→ **Given material**:
^^^^

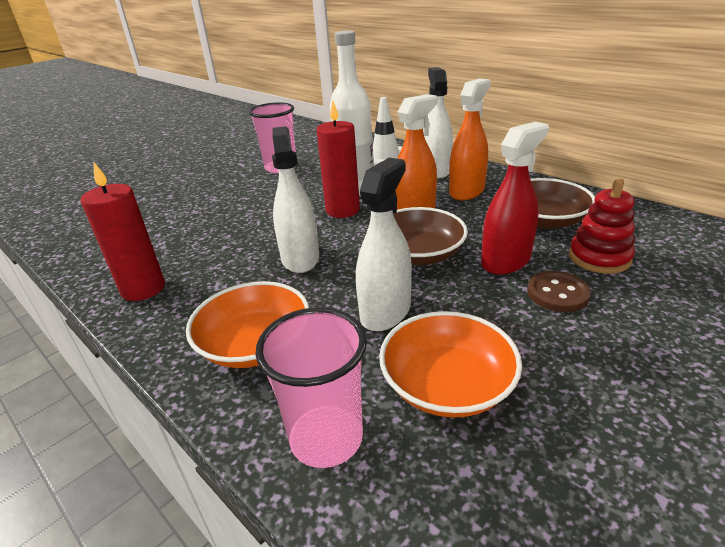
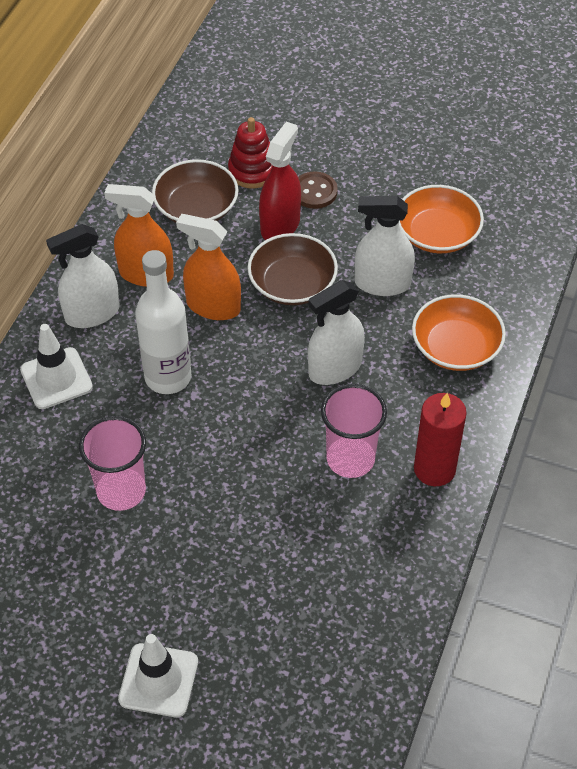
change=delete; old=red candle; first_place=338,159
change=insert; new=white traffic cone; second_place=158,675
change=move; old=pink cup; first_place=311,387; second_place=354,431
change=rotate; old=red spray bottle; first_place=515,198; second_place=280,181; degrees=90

^^^^

→ **Task goal**:
Output the material above word for word. Leave out its images.

→ **Solution for this task**:
change=delete; old=red candle; first_place=338,159
change=insert; new=white traffic cone; second_place=158,675
change=move; old=pink cup; first_place=311,387; second_place=354,431
change=rotate; old=red spray bottle; first_place=515,198; second_place=280,181; degrees=90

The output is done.